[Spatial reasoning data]
==*==

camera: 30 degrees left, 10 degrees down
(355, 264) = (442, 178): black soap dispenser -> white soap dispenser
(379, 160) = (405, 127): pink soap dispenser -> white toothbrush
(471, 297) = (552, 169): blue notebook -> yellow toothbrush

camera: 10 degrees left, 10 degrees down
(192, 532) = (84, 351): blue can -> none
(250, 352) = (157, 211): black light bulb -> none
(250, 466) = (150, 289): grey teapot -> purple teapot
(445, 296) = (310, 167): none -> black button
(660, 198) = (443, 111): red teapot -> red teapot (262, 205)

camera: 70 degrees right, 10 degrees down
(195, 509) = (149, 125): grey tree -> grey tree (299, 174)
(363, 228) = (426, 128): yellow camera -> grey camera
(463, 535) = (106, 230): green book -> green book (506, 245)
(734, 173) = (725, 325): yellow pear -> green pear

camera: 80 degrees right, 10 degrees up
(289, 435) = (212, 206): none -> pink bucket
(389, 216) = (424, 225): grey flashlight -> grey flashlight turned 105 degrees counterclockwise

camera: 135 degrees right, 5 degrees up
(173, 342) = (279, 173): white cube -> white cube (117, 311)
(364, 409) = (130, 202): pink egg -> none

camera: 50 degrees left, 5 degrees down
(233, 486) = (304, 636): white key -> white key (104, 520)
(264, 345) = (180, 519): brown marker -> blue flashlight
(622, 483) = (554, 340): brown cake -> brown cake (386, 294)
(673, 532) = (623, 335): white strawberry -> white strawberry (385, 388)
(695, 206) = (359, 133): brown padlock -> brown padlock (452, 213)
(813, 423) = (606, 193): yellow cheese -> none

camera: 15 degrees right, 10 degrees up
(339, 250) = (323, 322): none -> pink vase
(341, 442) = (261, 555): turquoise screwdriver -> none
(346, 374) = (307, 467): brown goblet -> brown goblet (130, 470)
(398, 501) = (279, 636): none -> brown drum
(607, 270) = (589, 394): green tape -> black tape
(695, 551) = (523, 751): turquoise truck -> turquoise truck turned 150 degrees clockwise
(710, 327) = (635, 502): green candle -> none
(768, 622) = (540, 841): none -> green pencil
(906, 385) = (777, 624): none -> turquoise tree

==*==

Brief:
All of the entries should be repeated word for word.

Exercise result:
camera: 30 degrees left, 10 degrees down
(355, 264) = (442, 178): black soap dispenser -> white soap dispenser
(379, 160) = (405, 127): pink soap dispenser -> white toothbrush
(471, 297) = (552, 169): blue notebook -> yellow toothbrush

camera: 10 degrees left, 10 degrees down
(192, 532) = (84, 351): blue can -> none
(250, 352) = (157, 211): black light bulb -> none
(250, 466) = (150, 289): grey teapot -> purple teapot
(445, 296) = (310, 167): none -> black button
(660, 198) = (443, 111): red teapot -> red teapot (262, 205)

camera: 70 degrees right, 10 degrees down
(195, 509) = (149, 125): grey tree -> grey tree (299, 174)
(363, 228) = (426, 128): yellow camera -> grey camera
(463, 535) = (106, 230): green book -> green book (506, 245)
(734, 173) = (725, 325): yellow pear -> green pear

camera: 80 degrees right, 10 degrees up
(289, 435) = (212, 206): none -> pink bucket
(389, 216) = (424, 225): grey flashlight -> grey flashlight turned 105 degrees counterclockwise

camera: 135 degrees right, 5 degrees up
(173, 342) = (279, 173): white cube -> white cube (117, 311)
(364, 409) = (130, 202): pink egg -> none

camera: 50 degrees left, 5 degrees down
(233, 486) = (304, 636): white key -> white key (104, 520)
(264, 345) = (180, 519): brown marker -> blue flashlight
(622, 483) = (554, 340): brown cake -> brown cake (386, 294)
(673, 532) = (623, 335): white strawberry -> white strawberry (385, 388)
(695, 206) = (359, 133): brown padlock -> brown padlock (452, 213)
(813, 423) = (606, 193): yellow cheese -> none

camera: 15 degrees right, 10 degrees up
(339, 250) = (323, 322): none -> pink vase
(341, 442) = (261, 555): turquoise screwdriver -> none
(346, 374) = (307, 467): brown goblet -> brown goblet (130, 470)
(398, 501) = (279, 636): none -> brown drum
(607, 270) = (589, 394): green tape -> black tape
(695, 551) = (523, 751): turquoise truck -> turquoise truck turned 150 degrees clockwise
(710, 327) = (635, 502): green candle -> none
(768, 622) = (540, 841): none -> green pencil
(906, 385) = (777, 624): none -> turquoise tree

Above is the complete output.